• Task requirements: The answer must restate every entry exactly as it appears.

• Data provided:

--------------------

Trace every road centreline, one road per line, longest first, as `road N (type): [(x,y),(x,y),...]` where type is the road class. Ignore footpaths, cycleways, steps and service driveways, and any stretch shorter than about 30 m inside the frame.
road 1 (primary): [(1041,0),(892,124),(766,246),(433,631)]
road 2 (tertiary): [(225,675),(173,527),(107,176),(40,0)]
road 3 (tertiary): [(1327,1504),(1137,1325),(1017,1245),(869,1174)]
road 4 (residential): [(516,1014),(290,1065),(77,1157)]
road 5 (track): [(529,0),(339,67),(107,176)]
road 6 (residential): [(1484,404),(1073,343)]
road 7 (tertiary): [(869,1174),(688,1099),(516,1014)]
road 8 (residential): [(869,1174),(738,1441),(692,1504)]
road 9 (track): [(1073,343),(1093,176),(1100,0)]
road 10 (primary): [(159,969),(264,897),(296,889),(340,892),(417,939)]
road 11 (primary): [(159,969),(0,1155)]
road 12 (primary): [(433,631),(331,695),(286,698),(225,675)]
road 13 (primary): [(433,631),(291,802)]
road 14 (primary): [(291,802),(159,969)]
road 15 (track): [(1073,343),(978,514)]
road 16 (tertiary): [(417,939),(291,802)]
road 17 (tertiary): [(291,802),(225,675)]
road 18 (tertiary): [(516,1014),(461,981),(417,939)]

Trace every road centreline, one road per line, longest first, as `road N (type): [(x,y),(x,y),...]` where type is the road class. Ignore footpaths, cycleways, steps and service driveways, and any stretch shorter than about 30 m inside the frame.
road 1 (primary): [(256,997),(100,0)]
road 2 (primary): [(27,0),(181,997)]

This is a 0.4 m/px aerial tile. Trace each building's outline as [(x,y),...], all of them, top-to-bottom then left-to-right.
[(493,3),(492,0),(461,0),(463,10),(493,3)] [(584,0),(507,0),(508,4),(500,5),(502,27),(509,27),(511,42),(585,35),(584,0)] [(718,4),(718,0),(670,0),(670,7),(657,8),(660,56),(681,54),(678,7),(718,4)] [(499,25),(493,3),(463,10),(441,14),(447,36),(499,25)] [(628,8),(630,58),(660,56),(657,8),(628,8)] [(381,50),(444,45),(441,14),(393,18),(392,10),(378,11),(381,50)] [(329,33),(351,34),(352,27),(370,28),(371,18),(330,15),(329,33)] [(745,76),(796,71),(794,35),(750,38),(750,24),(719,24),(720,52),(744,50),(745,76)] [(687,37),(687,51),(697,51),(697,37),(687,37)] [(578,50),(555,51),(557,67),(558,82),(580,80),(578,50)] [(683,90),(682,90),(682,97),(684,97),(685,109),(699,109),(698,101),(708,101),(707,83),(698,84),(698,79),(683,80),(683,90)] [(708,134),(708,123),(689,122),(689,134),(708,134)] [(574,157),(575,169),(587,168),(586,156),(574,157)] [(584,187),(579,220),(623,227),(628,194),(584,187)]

--------------------

• Solution:
Trace every road centreline, one road per line, longest first, as `road N (type): [(x,y),(x,y),...]` where type is the road class. Ignore footpaths, cycleways, steps and service driveways, and any stretch shorter than about 30 m inside the frame.
road 1 (primary): [(1041,0),(892,124),(766,246),(433,631)]
road 2 (tertiary): [(225,675),(173,527),(107,176),(40,0)]
road 3 (tertiary): [(1327,1504),(1137,1325),(1017,1245),(869,1174)]
road 4 (residential): [(516,1014),(290,1065),(77,1157)]
road 5 (track): [(529,0),(339,67),(107,176)]
road 6 (residential): [(1484,404),(1073,343)]
road 7 (tertiary): [(869,1174),(688,1099),(516,1014)]
road 8 (residential): [(869,1174),(738,1441),(692,1504)]
road 9 (track): [(1073,343),(1093,176),(1100,0)]
road 10 (primary): [(159,969),(264,897),(296,889),(340,892),(417,939)]
road 11 (primary): [(159,969),(0,1155)]
road 12 (primary): [(433,631),(331,695),(286,698),(225,675)]
road 13 (primary): [(433,631),(291,802)]
road 14 (primary): [(291,802),(159,969)]
road 15 (track): [(1073,343),(978,514)]
road 16 (tertiary): [(417,939),(291,802)]
road 17 (tertiary): [(291,802),(225,675)]
road 18 (tertiary): [(516,1014),(461,981),(417,939)]

Trace every road centreline, one road per line, longest first, as `road N (type): [(x,y),(x,y),...]` where type is the road class. Ignore footpaths, cycleways, steps and service driveways, and any stretch shorter than about 30 m inside the frame.
road 1 (primary): [(256,997),(100,0)]
road 2 (primary): [(27,0),(181,997)]

This is a 0.4 m/px aerial tile. Trace each building's outline as [(x,y),...], all of them, top-to-bottom then left-to-right.
[(493,3),(492,0),(461,0),(463,10),(493,3)] [(584,0),(507,0),(508,4),(500,5),(502,27),(509,27),(511,42),(585,35),(584,0)] [(718,4),(718,0),(670,0),(670,7),(657,8),(660,56),(681,54),(678,7),(718,4)] [(499,25),(493,3),(463,10),(441,14),(447,36),(499,25)] [(628,8),(630,58),(660,56),(657,8),(628,8)] [(381,50),(444,45),(441,14),(393,18),(392,10),(378,11),(381,50)] [(329,33),(351,34),(352,27),(370,28),(371,18),(330,15),(329,33)] [(745,76),(796,71),(794,35),(750,38),(750,24),(719,24),(720,52),(744,50),(745,76)] [(687,37),(687,51),(697,51),(697,37),(687,37)] [(578,50),(555,51),(557,67),(558,82),(580,80),(578,50)] [(683,90),(682,90),(682,97),(684,97),(685,109),(699,109),(698,101),(708,101),(707,83),(698,84),(698,79),(683,80),(683,90)] [(708,134),(708,123),(689,122),(689,134),(708,134)] [(574,157),(575,169),(587,168),(586,156),(574,157)] [(584,187),(579,220),(623,227),(628,194),(584,187)]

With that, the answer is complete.